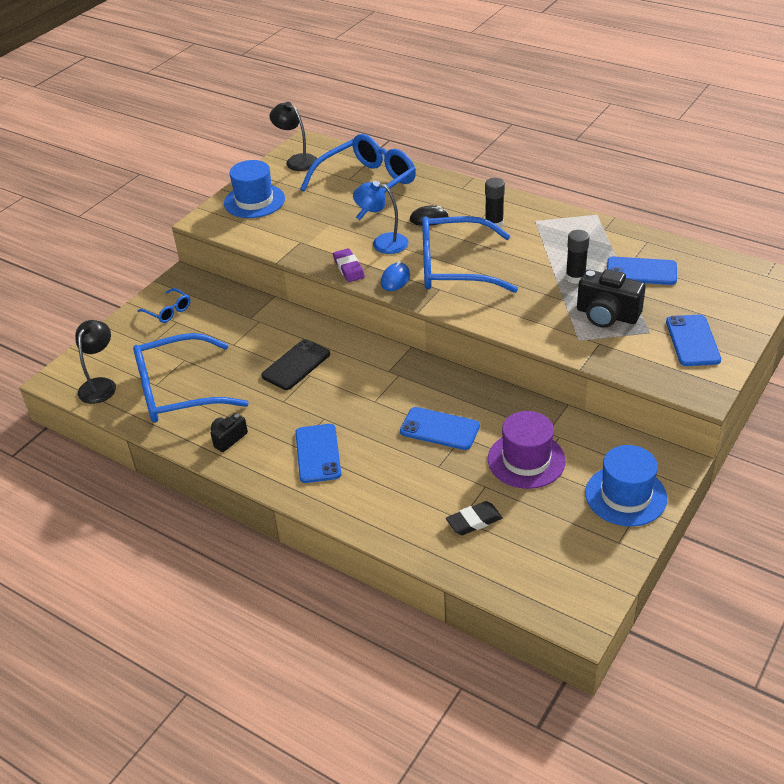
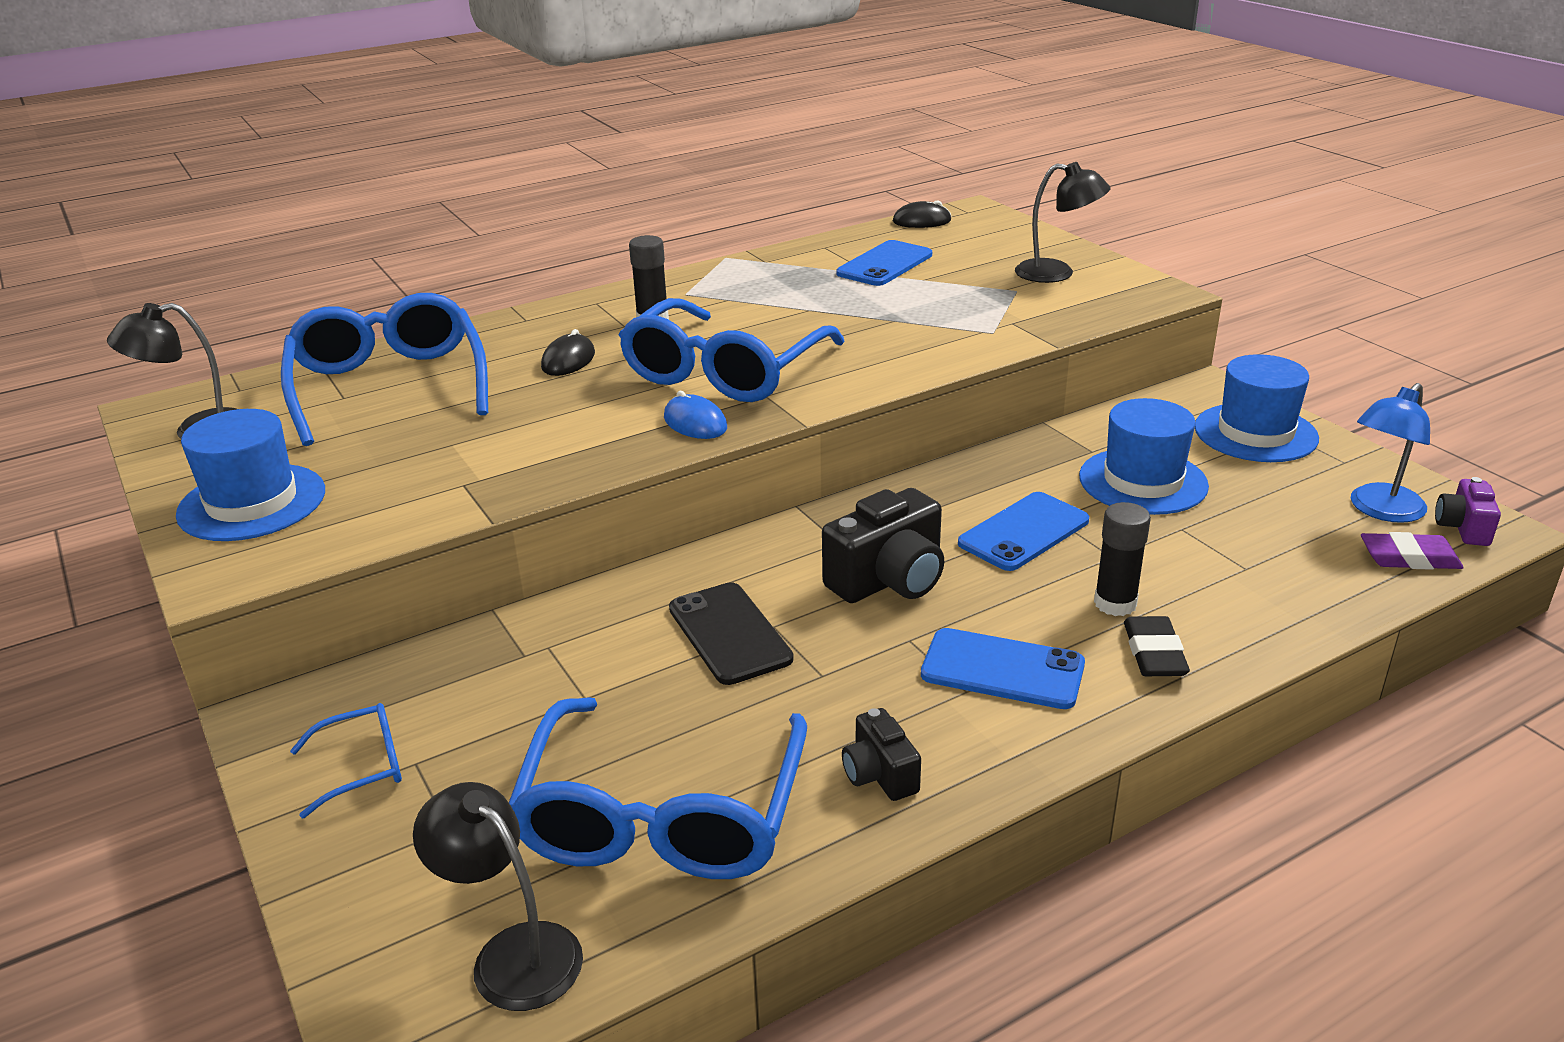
camera: 65 degrees left, 10 degrees down
(349, 268) = (610, 455): purple eraser -> purple eraser (1409, 558)
(382, 242) = (578, 410): blue lamp -> blue lamp (1380, 510)
(474, 521) = (1256, 557): black eraser -> black eraser (1154, 653)
(526, 460) = (1143, 481): purple hat -> blue hat
(571, 606) = (1463, 528): none -> purple camera
(575, 277) = (851, 302): black glue stick -> black glue stick (1115, 603)
(607, 315) = (956, 304): black camera -> black camera (889, 580)
(692, 341) = (1056, 273): blue phone -> black lamp
(728, 263) = (921, 221): none -> black mouse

^^^^^^^^^^^^^^^^

Please find the lines in the data that contain the word "eraser" and copy them.

- **RESULT**:
(349, 268) = (610, 455): purple eraser -> purple eraser (1409, 558)
(474, 521) = (1256, 557): black eraser -> black eraser (1154, 653)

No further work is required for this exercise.